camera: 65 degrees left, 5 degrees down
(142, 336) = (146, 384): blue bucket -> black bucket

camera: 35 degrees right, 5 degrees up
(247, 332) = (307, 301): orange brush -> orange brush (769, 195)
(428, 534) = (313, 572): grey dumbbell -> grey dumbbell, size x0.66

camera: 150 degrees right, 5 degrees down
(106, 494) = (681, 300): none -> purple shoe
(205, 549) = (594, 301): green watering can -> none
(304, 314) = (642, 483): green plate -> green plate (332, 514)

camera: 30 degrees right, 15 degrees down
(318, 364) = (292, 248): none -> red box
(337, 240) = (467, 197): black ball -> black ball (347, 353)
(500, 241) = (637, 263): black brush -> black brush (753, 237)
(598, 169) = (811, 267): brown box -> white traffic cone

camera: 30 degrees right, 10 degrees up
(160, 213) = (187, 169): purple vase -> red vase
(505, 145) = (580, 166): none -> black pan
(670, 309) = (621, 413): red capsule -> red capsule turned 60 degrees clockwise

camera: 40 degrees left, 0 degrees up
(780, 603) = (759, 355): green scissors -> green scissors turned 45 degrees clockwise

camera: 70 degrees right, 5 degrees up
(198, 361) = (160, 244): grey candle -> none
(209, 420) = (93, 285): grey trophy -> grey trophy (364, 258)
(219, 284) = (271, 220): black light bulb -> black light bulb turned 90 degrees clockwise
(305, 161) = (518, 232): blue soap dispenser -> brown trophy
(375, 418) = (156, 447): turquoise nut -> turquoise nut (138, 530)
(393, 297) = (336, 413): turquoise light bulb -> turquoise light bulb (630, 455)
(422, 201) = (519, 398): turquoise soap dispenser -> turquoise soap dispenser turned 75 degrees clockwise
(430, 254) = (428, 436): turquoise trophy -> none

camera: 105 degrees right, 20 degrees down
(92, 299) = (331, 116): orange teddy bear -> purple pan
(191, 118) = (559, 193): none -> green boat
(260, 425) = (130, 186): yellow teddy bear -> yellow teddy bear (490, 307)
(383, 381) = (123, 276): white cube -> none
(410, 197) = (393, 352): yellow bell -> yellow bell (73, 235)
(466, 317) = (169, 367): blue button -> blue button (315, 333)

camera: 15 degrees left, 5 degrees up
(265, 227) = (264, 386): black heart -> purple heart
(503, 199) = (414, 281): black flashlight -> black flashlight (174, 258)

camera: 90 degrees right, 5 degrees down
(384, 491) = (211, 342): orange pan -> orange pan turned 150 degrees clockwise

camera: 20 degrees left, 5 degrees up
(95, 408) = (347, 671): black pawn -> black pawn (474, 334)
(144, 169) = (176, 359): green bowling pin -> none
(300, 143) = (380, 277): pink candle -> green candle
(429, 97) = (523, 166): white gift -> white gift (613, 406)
====================
WHAT TO DO: Print each entry precisely. Include every line.

ANSWER SECTION:
camera: 65 degrees left, 5 degrees down
(142, 336) = (146, 384): blue bucket -> black bucket

camera: 35 degrees right, 5 degrees up
(247, 332) = (307, 301): orange brush -> orange brush (769, 195)
(428, 534) = (313, 572): grey dumbbell -> grey dumbbell, size x0.66

camera: 150 degrees right, 5 degrees down
(106, 494) = (681, 300): none -> purple shoe
(205, 549) = (594, 301): green watering can -> none
(304, 314) = (642, 483): green plate -> green plate (332, 514)

camera: 30 degrees right, 15 degrees down
(318, 364) = (292, 248): none -> red box
(337, 240) = (467, 197): black ball -> black ball (347, 353)
(500, 241) = (637, 263): black brush -> black brush (753, 237)
(598, 169) = (811, 267): brown box -> white traffic cone

camera: 30 degrees right, 10 degrees up
(160, 213) = (187, 169): purple vase -> red vase
(505, 145) = (580, 166): none -> black pan
(670, 309) = (621, 413): red capsule -> red capsule turned 60 degrees clockwise

camera: 40 degrees left, 0 degrees up
(780, 603) = (759, 355): green scissors -> green scissors turned 45 degrees clockwise

camera: 70 degrees right, 5 degrees up
(198, 361) = (160, 244): grey candle -> none
(209, 420) = (93, 285): grey trophy -> grey trophy (364, 258)
(219, 284) = (271, 220): black light bulb -> black light bulb turned 90 degrees clockwise
(305, 161) = (518, 232): blue soap dispenser -> brown trophy
(375, 418) = (156, 447): turquoise nut -> turquoise nut (138, 530)
(393, 297) = (336, 413): turquoise light bulb -> turquoise light bulb (630, 455)
(422, 201) = (519, 398): turquoise soap dispenser -> turquoise soap dispenser turned 75 degrees clockwise
(430, 254) = (428, 436): turquoise trophy -> none

camera: 105 degrees right, 20 degrees down
(92, 299) = (331, 116): orange teddy bear -> purple pan
(191, 118) = (559, 193): none -> green boat
(260, 425) = (130, 186): yellow teddy bear -> yellow teddy bear (490, 307)
(383, 381) = (123, 276): white cube -> none
(410, 197) = (393, 352): yellow bell -> yellow bell (73, 235)
(466, 317) = (169, 367): blue button -> blue button (315, 333)

camera: 15 degrees left, 5 degrees up
(265, 227) = (264, 386): black heart -> purple heart
(503, 199) = (414, 281): black flashlight -> black flashlight (174, 258)

camera: 90 degrees right, 5 degrees down
(384, 491) = (211, 342): orange pan -> orange pan turned 150 degrees clockwise

camera: 20 degrees left, 5 degrees up
(95, 408) = (347, 671): black pawn -> black pawn (474, 334)
(144, 169) = (176, 359): green bowling pin -> none
(300, 143) = (380, 277): pink candle -> green candle
(429, 97) = (523, 166): white gift -> white gift (613, 406)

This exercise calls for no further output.